*** Data ***

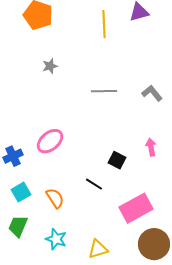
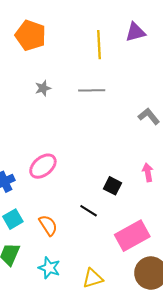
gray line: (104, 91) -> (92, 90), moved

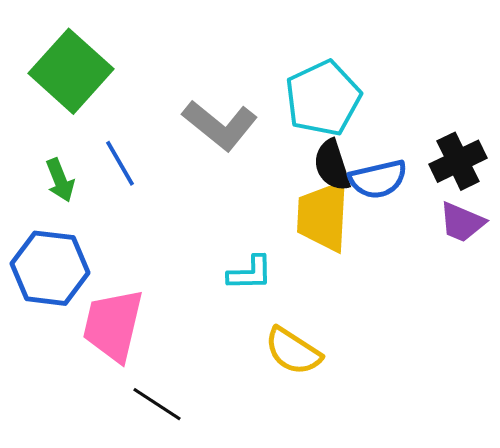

*** End of Data ***
*** Data ***

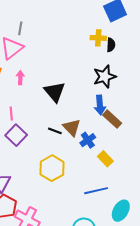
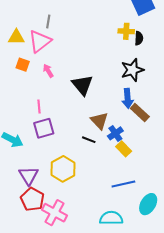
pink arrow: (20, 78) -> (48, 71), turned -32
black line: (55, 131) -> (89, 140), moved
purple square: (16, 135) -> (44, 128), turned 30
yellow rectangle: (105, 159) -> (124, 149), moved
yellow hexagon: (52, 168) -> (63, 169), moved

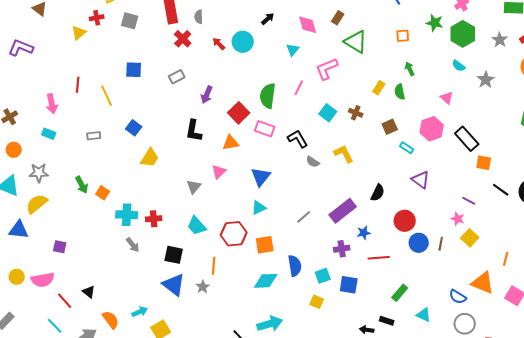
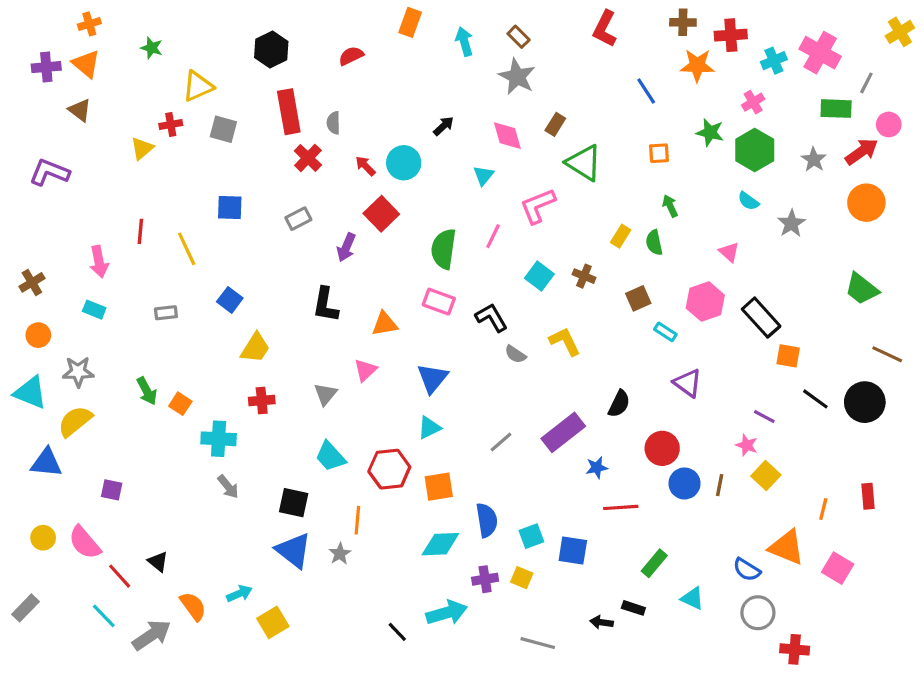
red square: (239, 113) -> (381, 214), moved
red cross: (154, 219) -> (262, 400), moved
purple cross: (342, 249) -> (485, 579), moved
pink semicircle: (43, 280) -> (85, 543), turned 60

*** End of Data ***

### Exercise description
Print the lines above from the one with "purple cross: (342, 249) -> (485, 579), moved" through the one with "pink semicircle: (43, 280)", both included, exactly as written and nothing more.

### Worked solution
purple cross: (342, 249) -> (485, 579), moved
pink semicircle: (43, 280) -> (85, 543), turned 60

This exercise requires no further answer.